INPUT MATERIAL: Begin

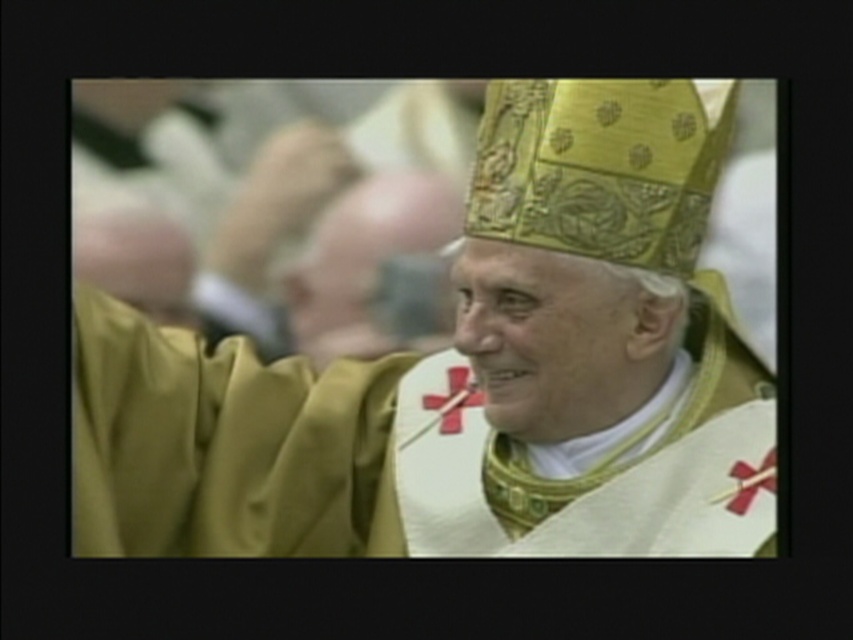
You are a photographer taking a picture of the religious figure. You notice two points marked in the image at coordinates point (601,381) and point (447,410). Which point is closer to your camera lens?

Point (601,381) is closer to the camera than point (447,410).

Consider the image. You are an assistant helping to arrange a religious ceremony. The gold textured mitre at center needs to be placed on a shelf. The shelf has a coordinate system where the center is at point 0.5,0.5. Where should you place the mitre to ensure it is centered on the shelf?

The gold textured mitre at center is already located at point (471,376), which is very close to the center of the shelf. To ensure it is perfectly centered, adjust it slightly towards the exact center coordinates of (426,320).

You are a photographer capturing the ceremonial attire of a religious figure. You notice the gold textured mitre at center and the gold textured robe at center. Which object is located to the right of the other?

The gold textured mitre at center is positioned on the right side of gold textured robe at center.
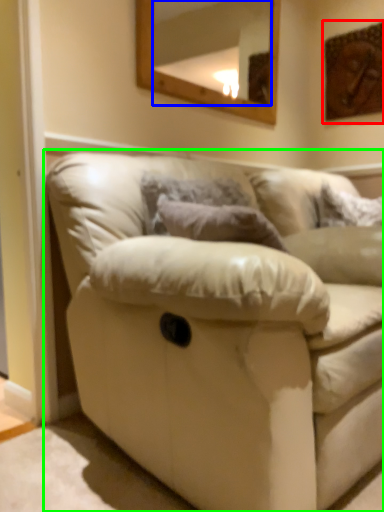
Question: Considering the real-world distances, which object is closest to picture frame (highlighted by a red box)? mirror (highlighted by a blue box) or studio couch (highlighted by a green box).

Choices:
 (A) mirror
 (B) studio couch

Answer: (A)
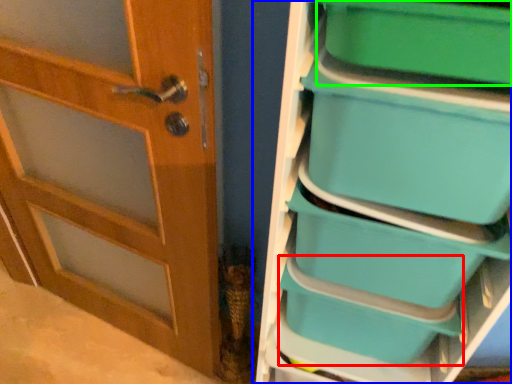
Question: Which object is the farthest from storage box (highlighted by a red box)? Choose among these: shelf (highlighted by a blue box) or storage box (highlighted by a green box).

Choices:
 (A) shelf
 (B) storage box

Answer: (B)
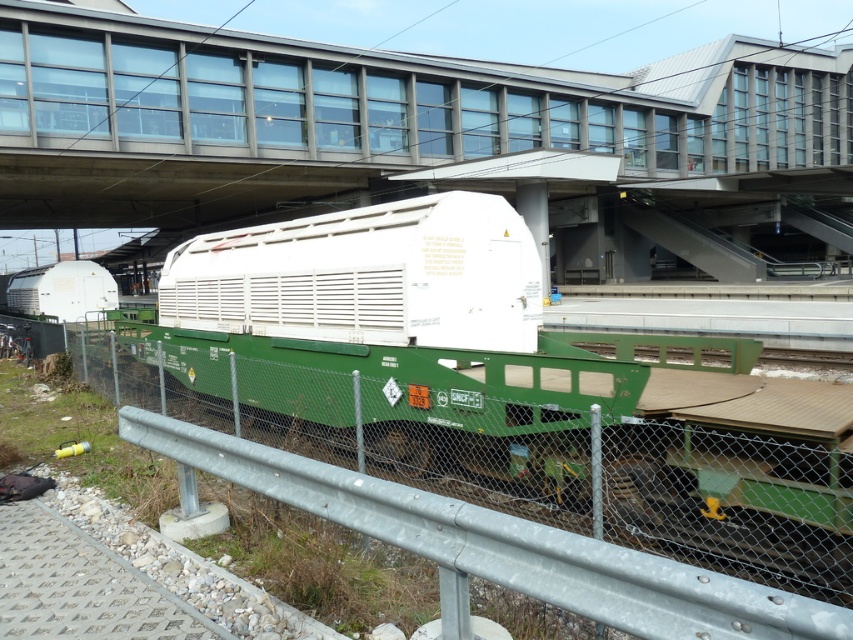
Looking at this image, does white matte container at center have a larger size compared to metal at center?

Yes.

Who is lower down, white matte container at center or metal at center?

INPUT MATERIAL: End

[TASK DIRECTIONS] Copy out all of the items above, swapping each occurrence of "gold textured mitre at center" for "gold headdress at center" and leaving every other word unchanged. Leave out the pictures.

[SOLUTION FOR THIS EXERCISE]
You are a photographer taking a picture of the religious figure. You notice two points marked in the image at coordinates point (601,381) and point (447,410). Which point is closer to your camera lens?

Point (601,381) is closer to the camera than point (447,410).

Consider the image. You are an assistant helping to arrange a religious ceremony. The gold headdress at center needs to be placed on a shelf. The shelf has a coordinate system where the center is at point 0.5,0.5. Where should you place the mitre to ensure it is centered on the shelf?

The gold headdress at center is already located at point (471,376), which is very close to the center of the shelf. To ensure it is perfectly centered, adjust it slightly towards the exact center coordinates of (426,320).

You are a photographer capturing the ceremonial attire of a religious figure. You notice the gold headdress at center and the gold textured robe at center. Which object is located to the right of the other?

The gold headdress at center is positioned on the right side of gold textured robe at center.
Question: Considering the real-world distances, which object is closest to picture frame (highlighted by a red box)? mirror (highlighted by a blue box) or studio couch (highlighted by a green box).

Choices:
 (A) mirror
 (B) studio couch

Answer: (A)
Question: Which object is the farthest from storage box (highlighted by a red box)? Choose among these: shelf (highlighted by a blue box) or storage box (highlighted by a green box).

Choices:
 (A) shelf
 (B) storage box

Answer: (B)
Looking at this image, does white matte container at center have a larger size compared to metal at center?

Yes.

Who is lower down, white matte container at center or metal at center?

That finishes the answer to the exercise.